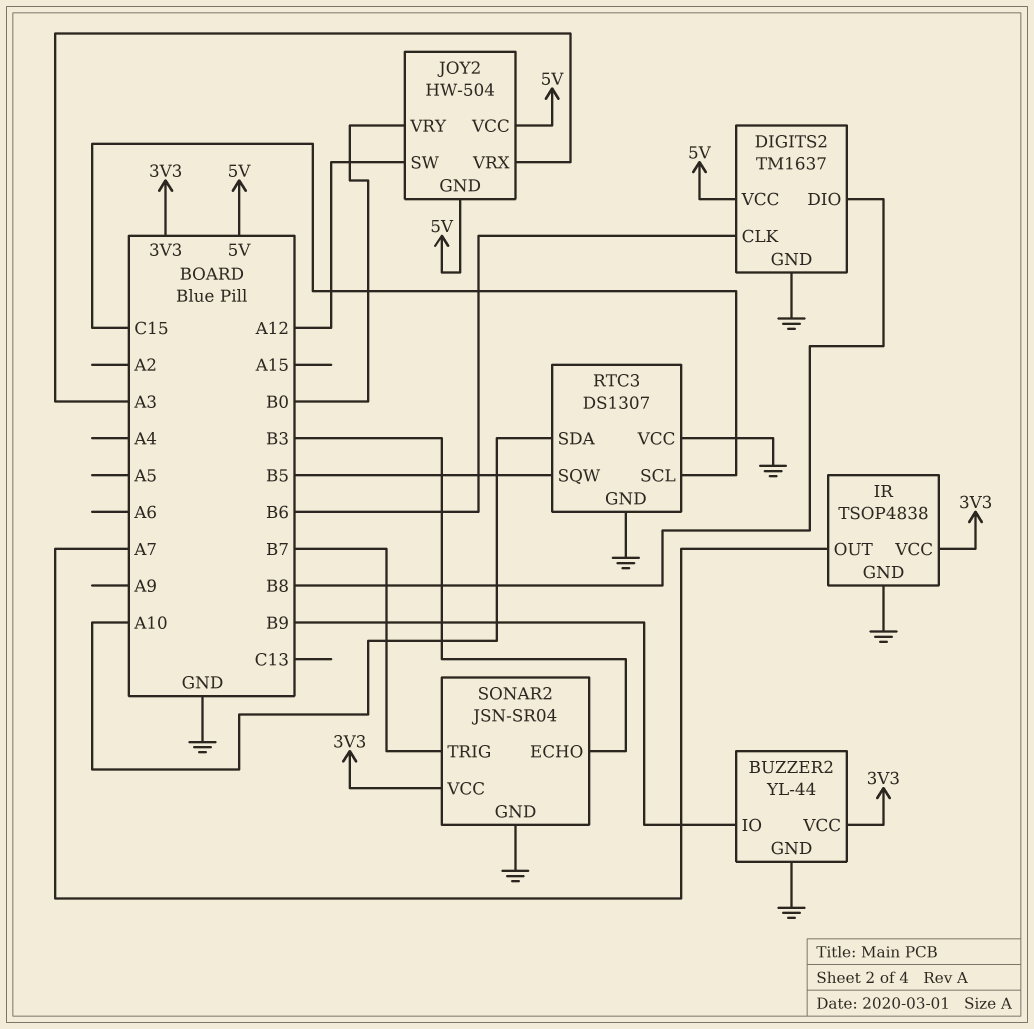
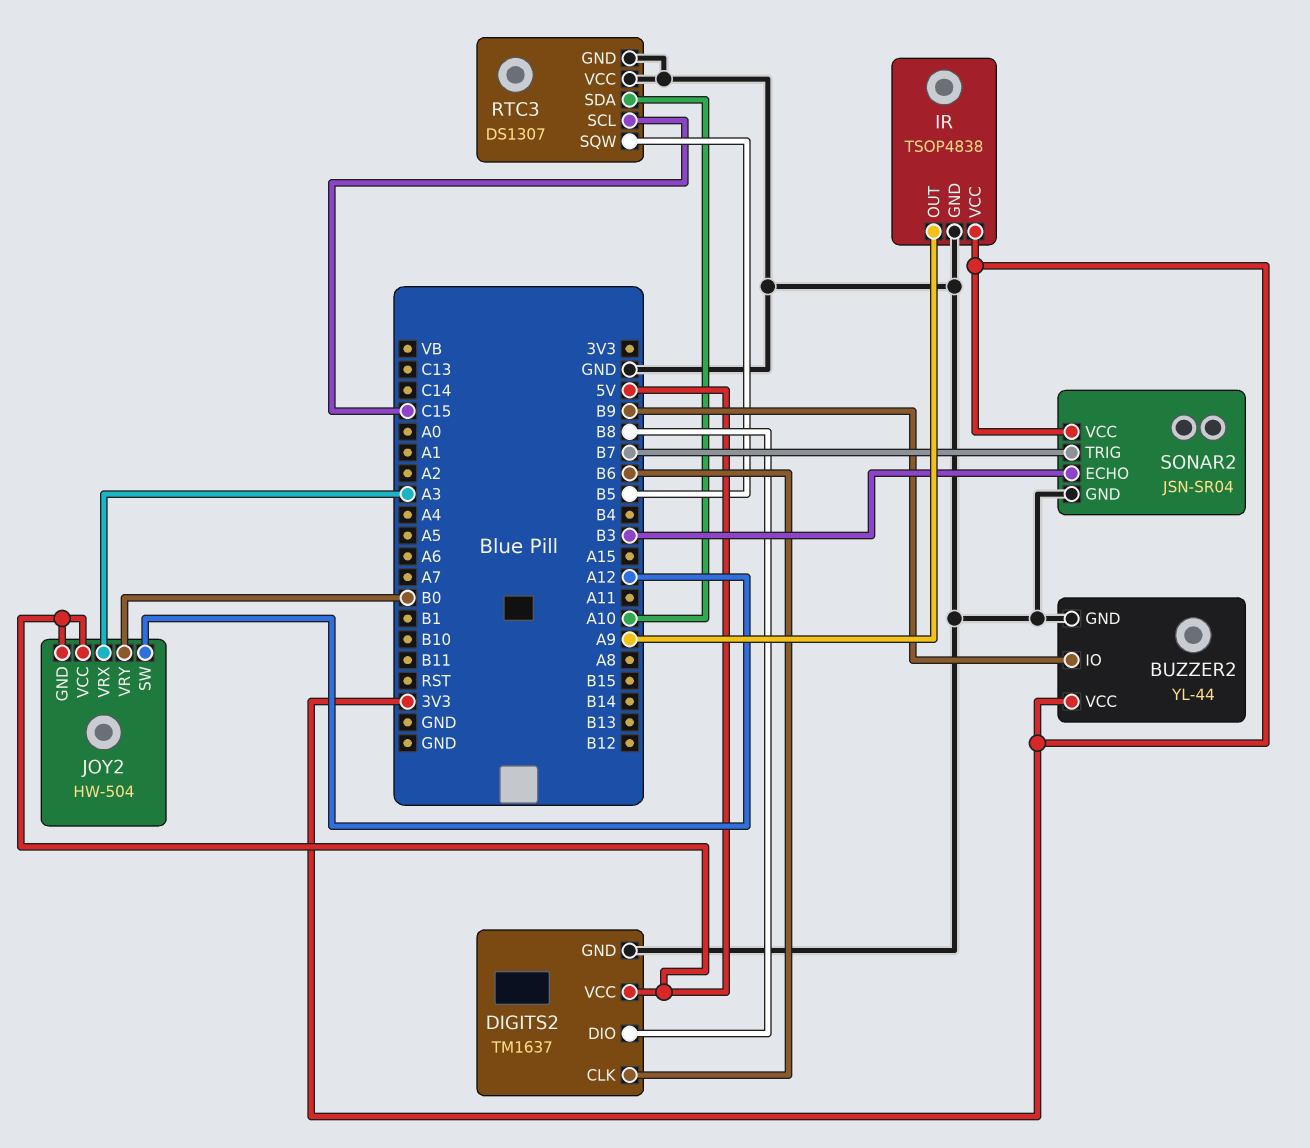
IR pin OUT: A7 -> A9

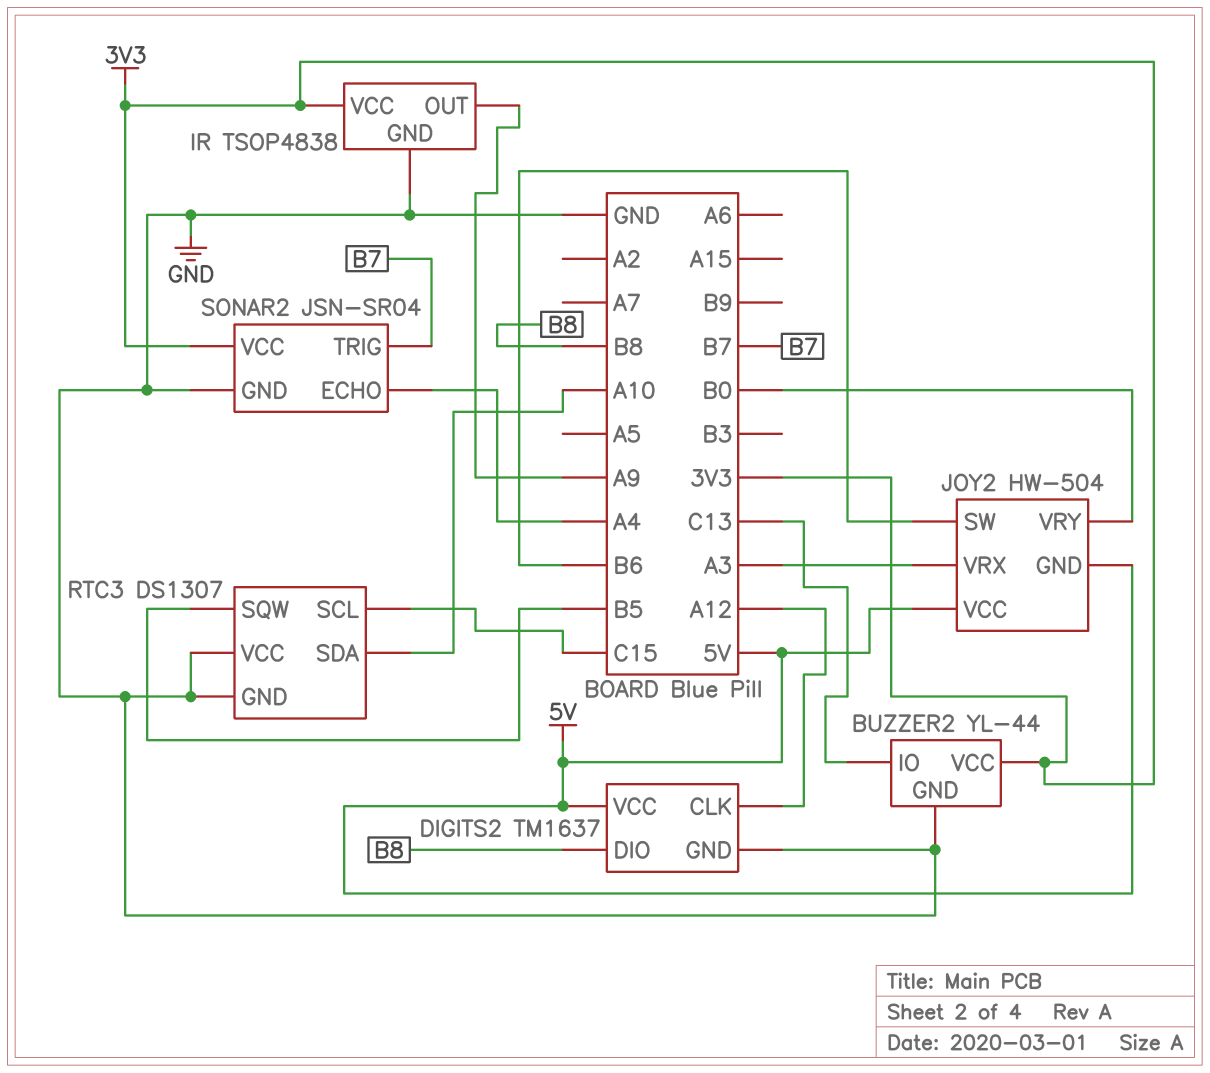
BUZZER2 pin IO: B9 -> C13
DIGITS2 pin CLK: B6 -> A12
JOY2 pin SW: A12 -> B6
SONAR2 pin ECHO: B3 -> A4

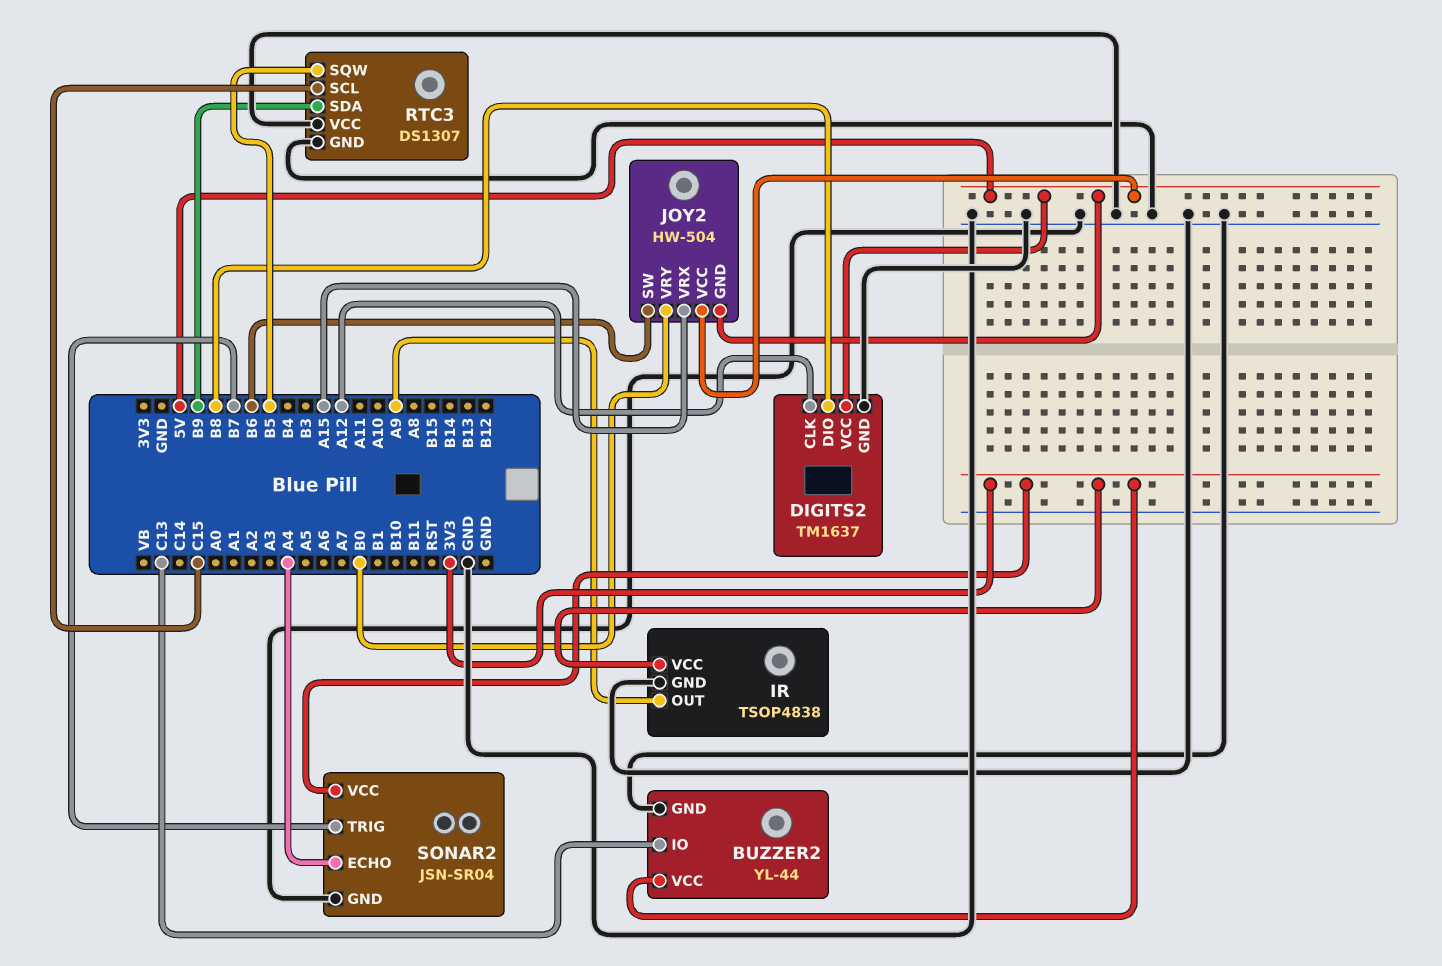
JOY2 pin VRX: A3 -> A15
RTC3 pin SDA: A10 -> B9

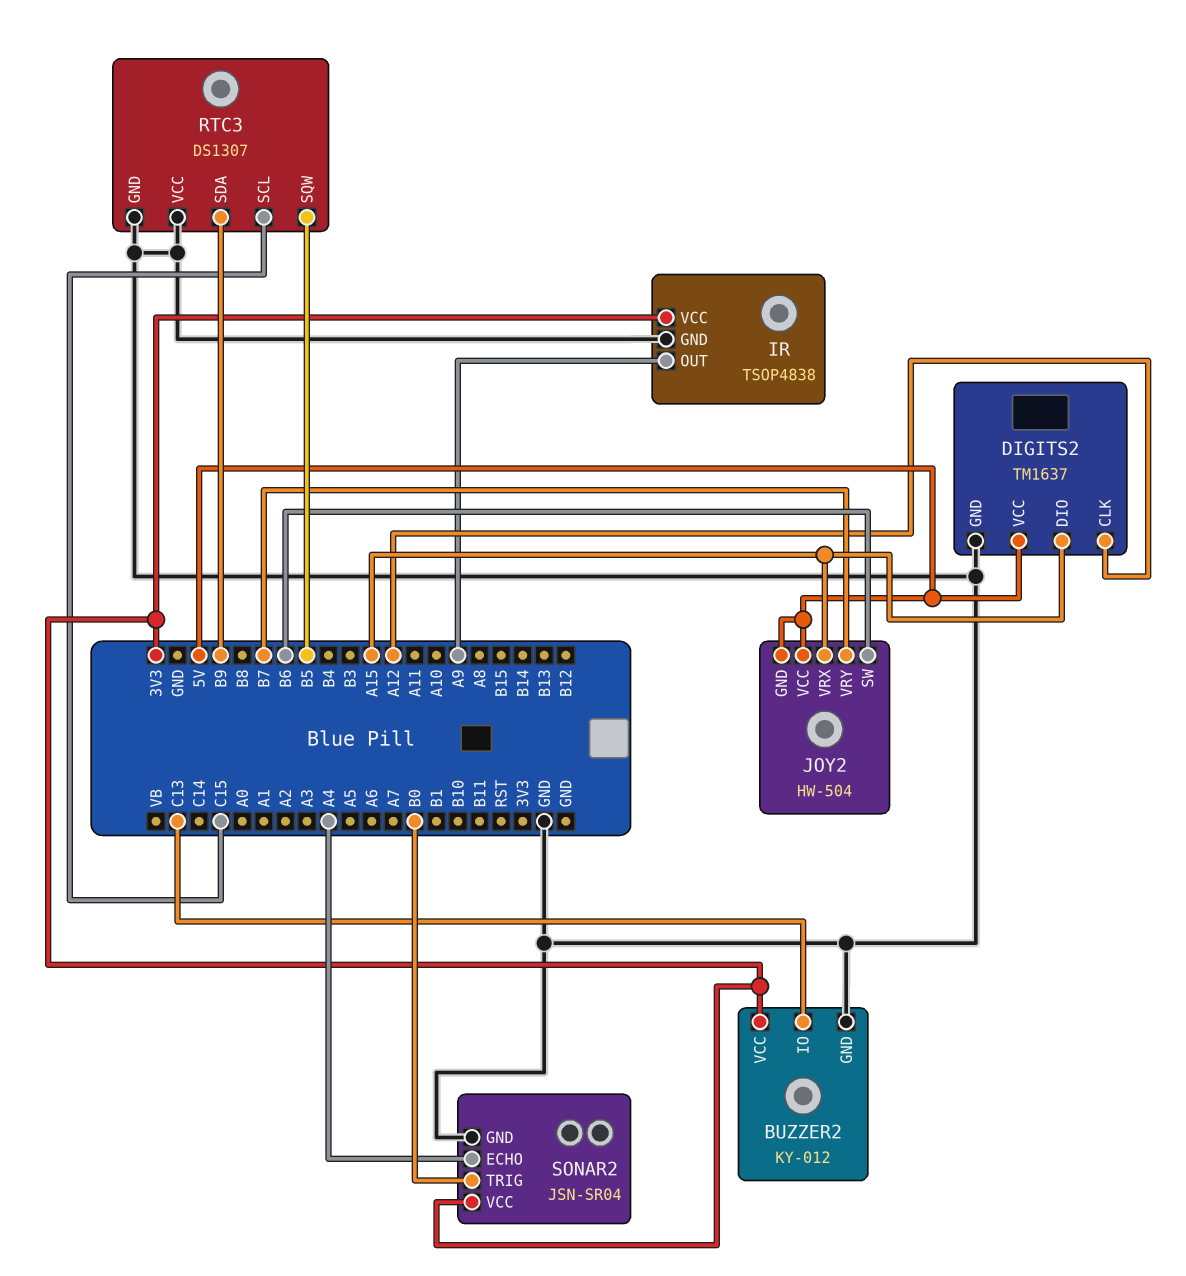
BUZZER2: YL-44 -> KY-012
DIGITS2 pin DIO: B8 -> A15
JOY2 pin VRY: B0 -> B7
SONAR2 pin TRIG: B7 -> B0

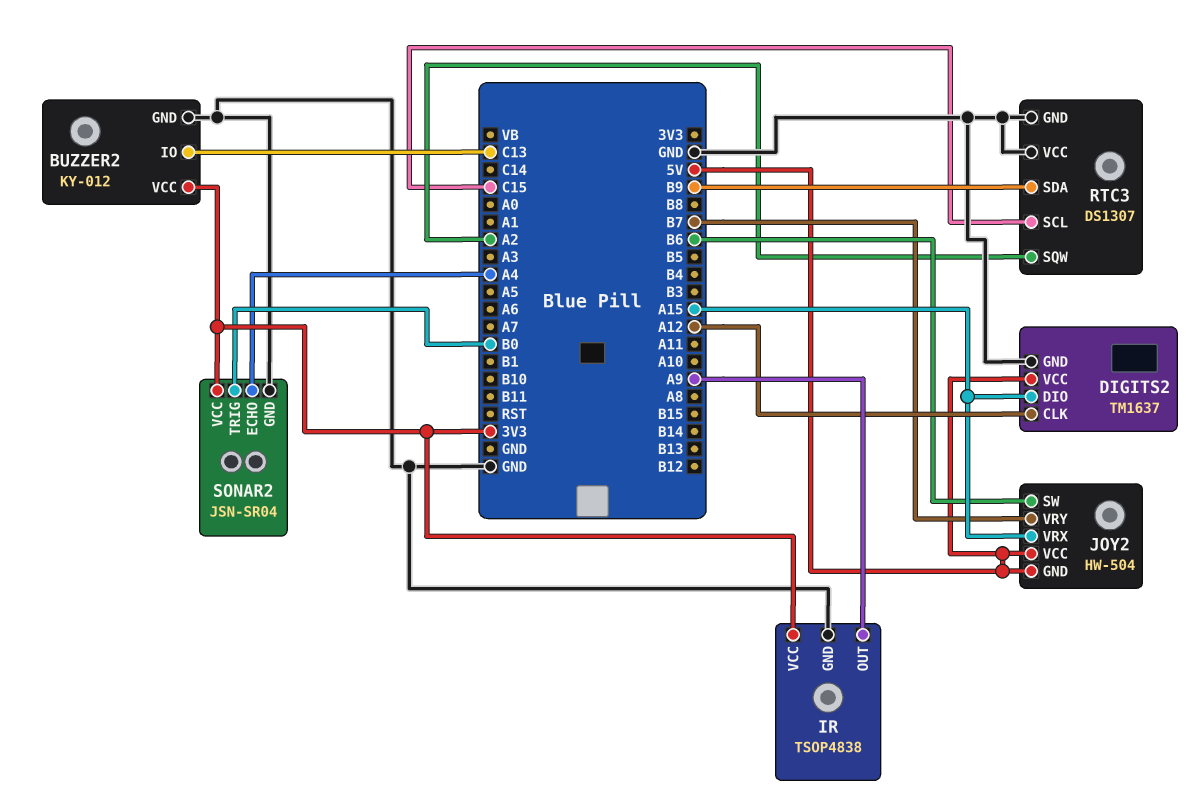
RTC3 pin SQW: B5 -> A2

◆ ◆ ◆

Activity
Now write out the data word for word, skipping every picture in it.

Answer to this problem
IR pin OUT: A7 -> A9

BUZZER2 pin IO: B9 -> C13
DIGITS2 pin CLK: B6 -> A12
JOY2 pin SW: A12 -> B6
SONAR2 pin ECHO: B3 -> A4

JOY2 pin VRX: A3 -> A15
RTC3 pin SDA: A10 -> B9

BUZZER2: YL-44 -> KY-012
DIGITS2 pin DIO: B8 -> A15
JOY2 pin VRY: B0 -> B7
SONAR2 pin TRIG: B7 -> B0

RTC3 pin SQW: B5 -> A2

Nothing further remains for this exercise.